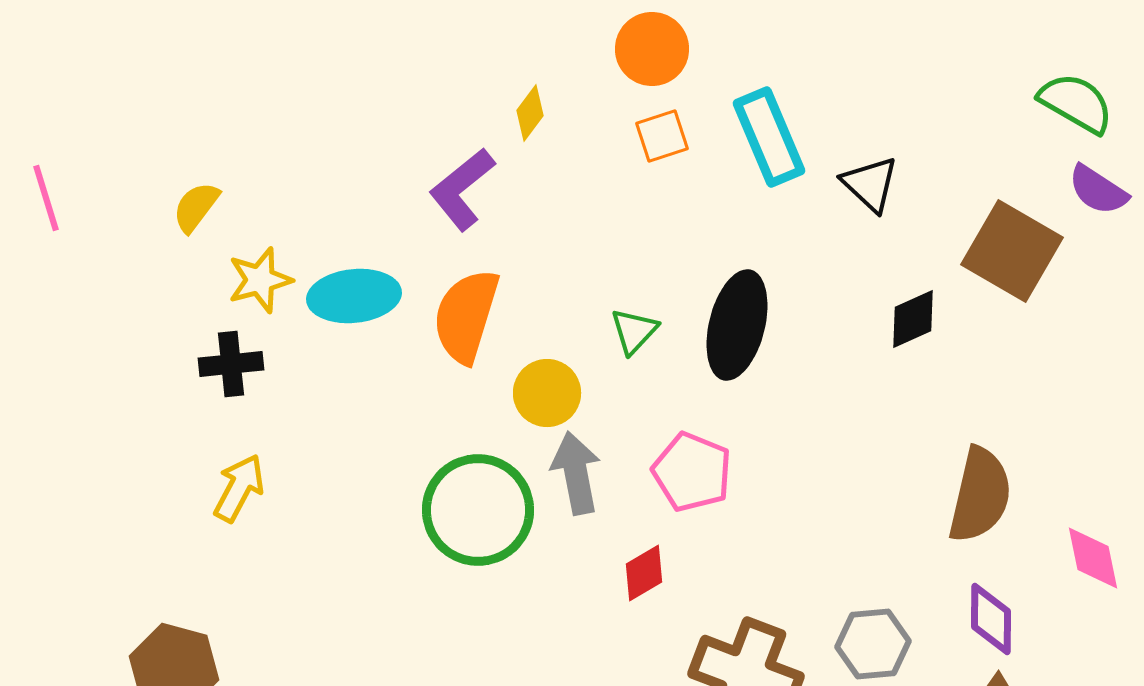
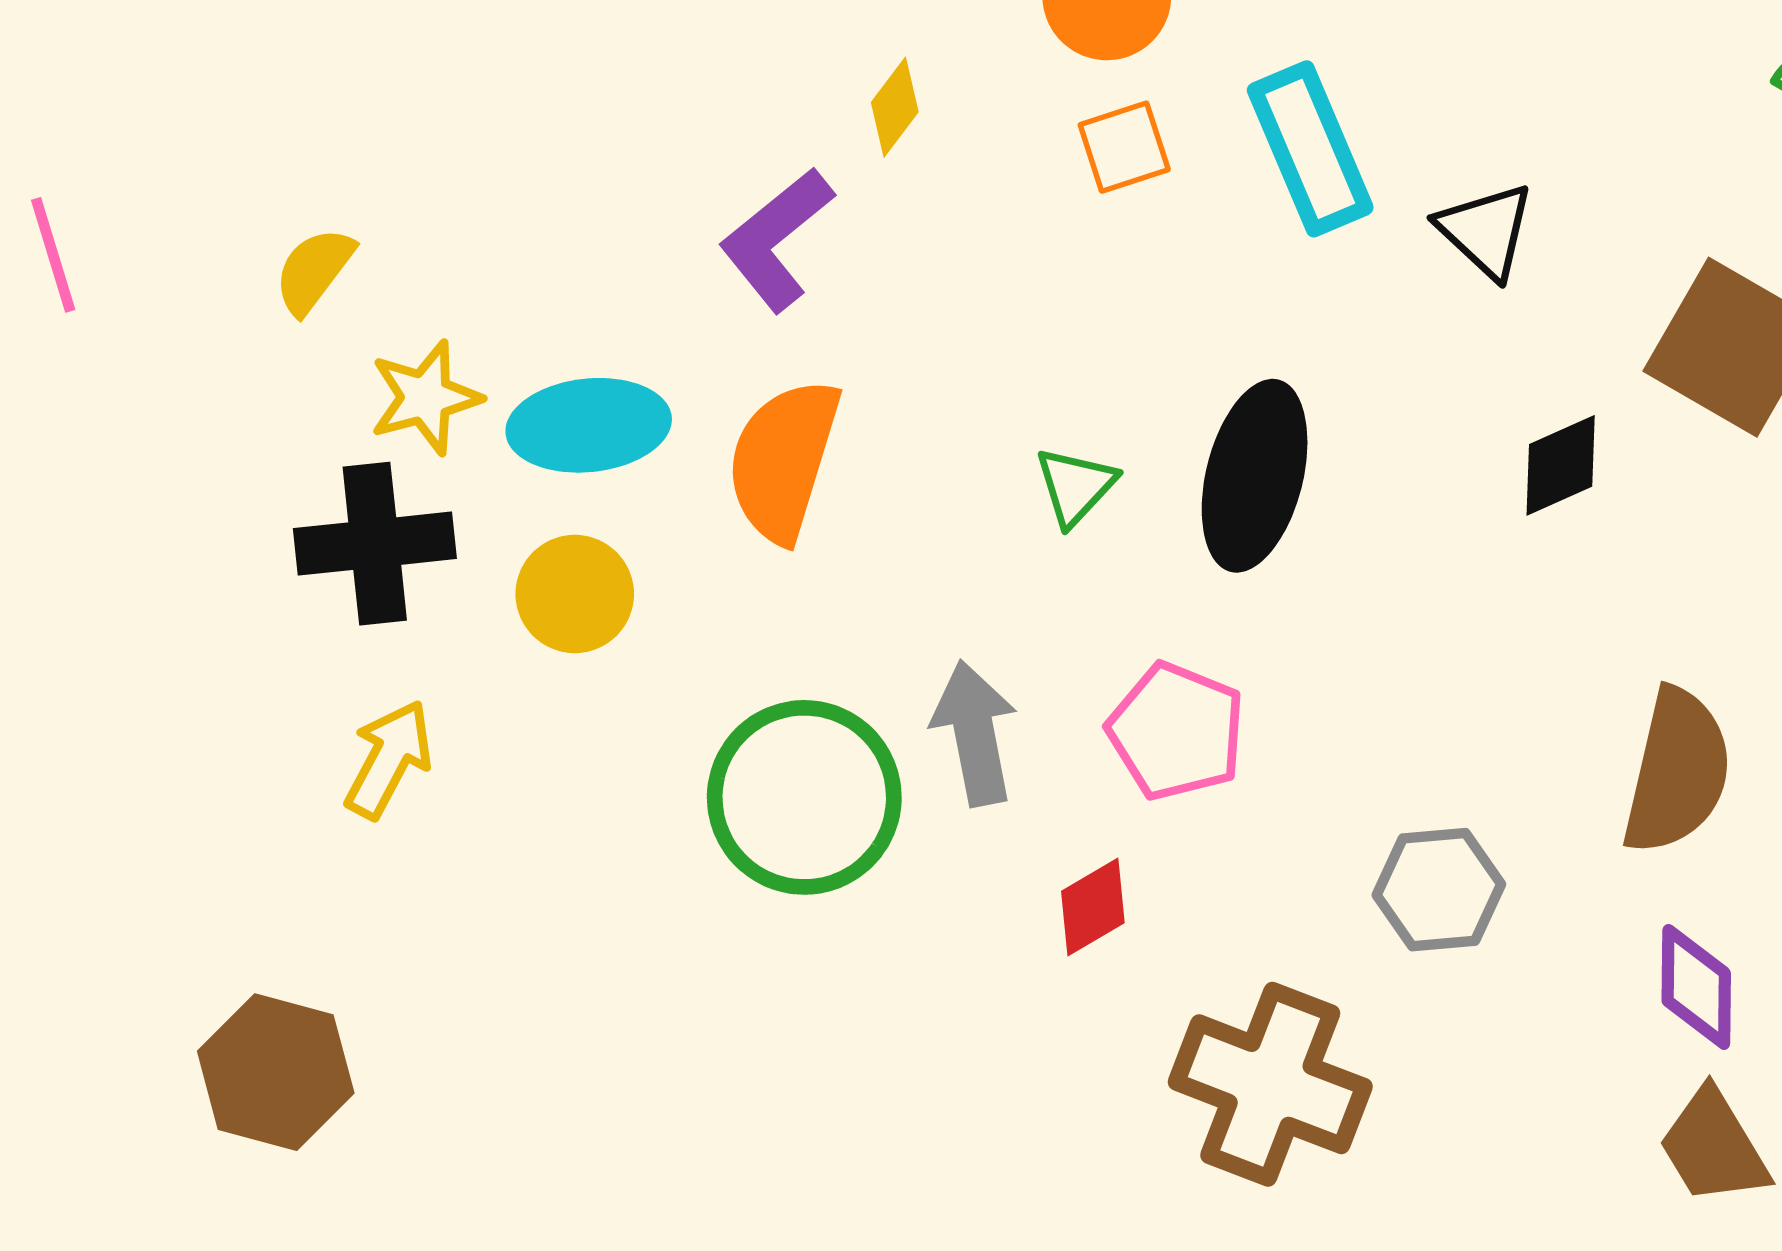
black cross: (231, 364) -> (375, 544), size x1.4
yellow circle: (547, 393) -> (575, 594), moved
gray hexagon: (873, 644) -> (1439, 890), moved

********

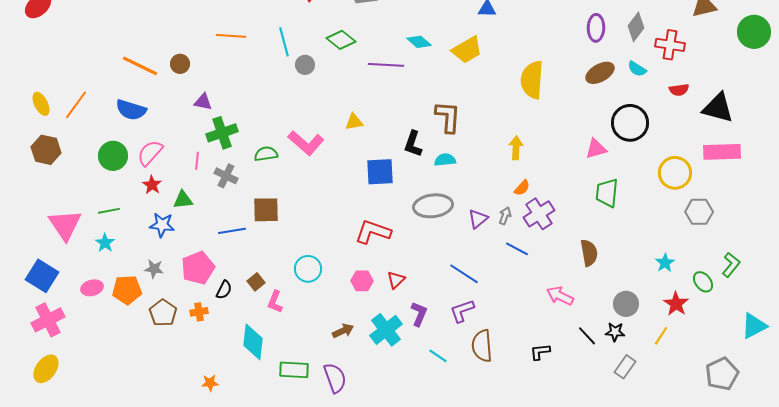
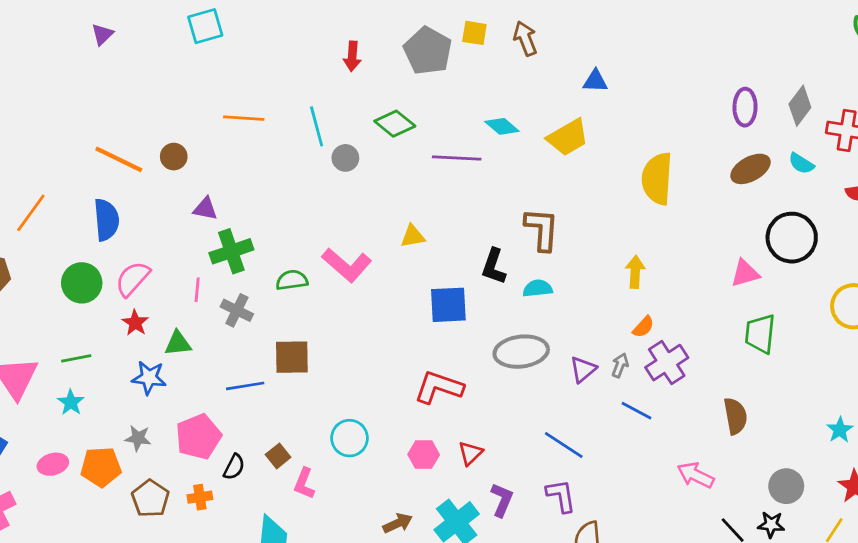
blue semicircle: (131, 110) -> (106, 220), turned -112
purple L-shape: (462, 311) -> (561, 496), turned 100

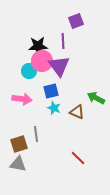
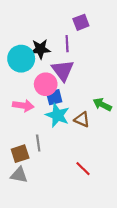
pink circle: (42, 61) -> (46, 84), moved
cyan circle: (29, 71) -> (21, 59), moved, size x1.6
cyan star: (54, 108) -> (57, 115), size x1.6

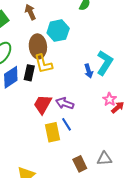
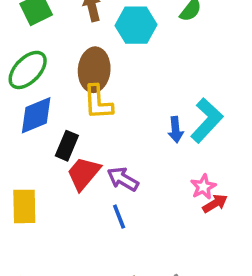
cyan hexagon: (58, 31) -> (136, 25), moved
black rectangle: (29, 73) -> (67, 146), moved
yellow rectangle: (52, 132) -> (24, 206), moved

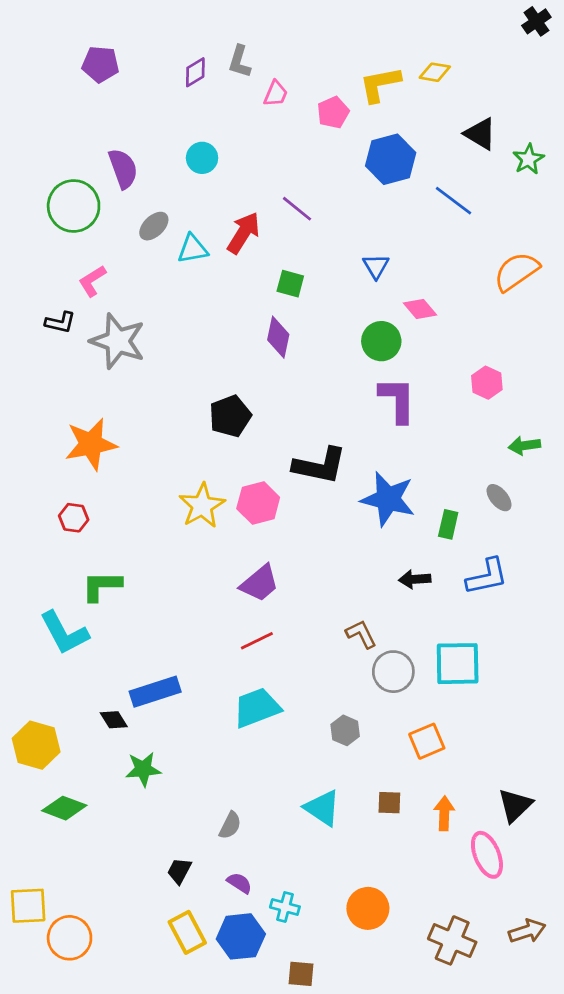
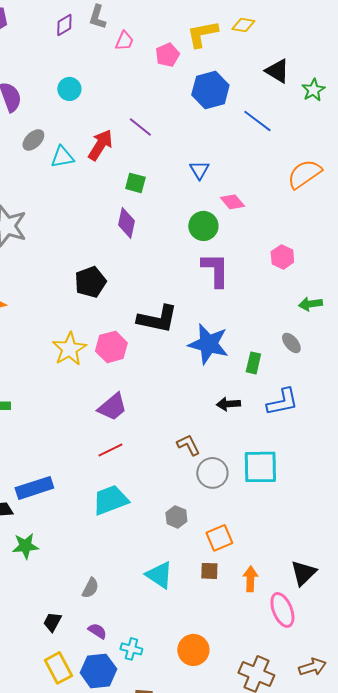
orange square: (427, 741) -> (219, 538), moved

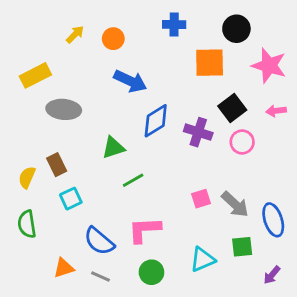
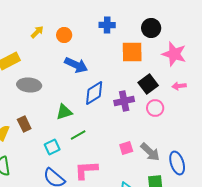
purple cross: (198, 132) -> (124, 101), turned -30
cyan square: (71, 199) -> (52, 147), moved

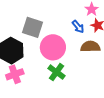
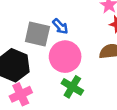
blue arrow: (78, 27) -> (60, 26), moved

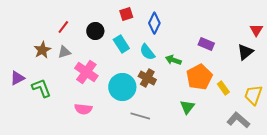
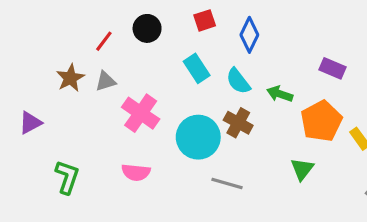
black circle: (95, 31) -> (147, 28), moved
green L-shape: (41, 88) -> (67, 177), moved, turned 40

********

Everything from the line above that contains "cyan hexagon: (58, 31) -> (136, 25), moved" down to the line that contains "green L-shape: (41, 88)" must be reproduced exactly, both ends included. Omit the pictures.

cyan hexagon: (58, 31) -> (136, 25), moved
black rectangle: (29, 73) -> (67, 146), moved
yellow rectangle: (52, 132) -> (24, 206), moved

orange square: (427, 741) -> (219, 538), moved

purple cross: (198, 132) -> (124, 101), turned -30
cyan square: (71, 199) -> (52, 147), moved

blue arrow: (78, 27) -> (60, 26), moved

black circle: (95, 31) -> (147, 28), moved
green L-shape: (41, 88) -> (67, 177), moved, turned 40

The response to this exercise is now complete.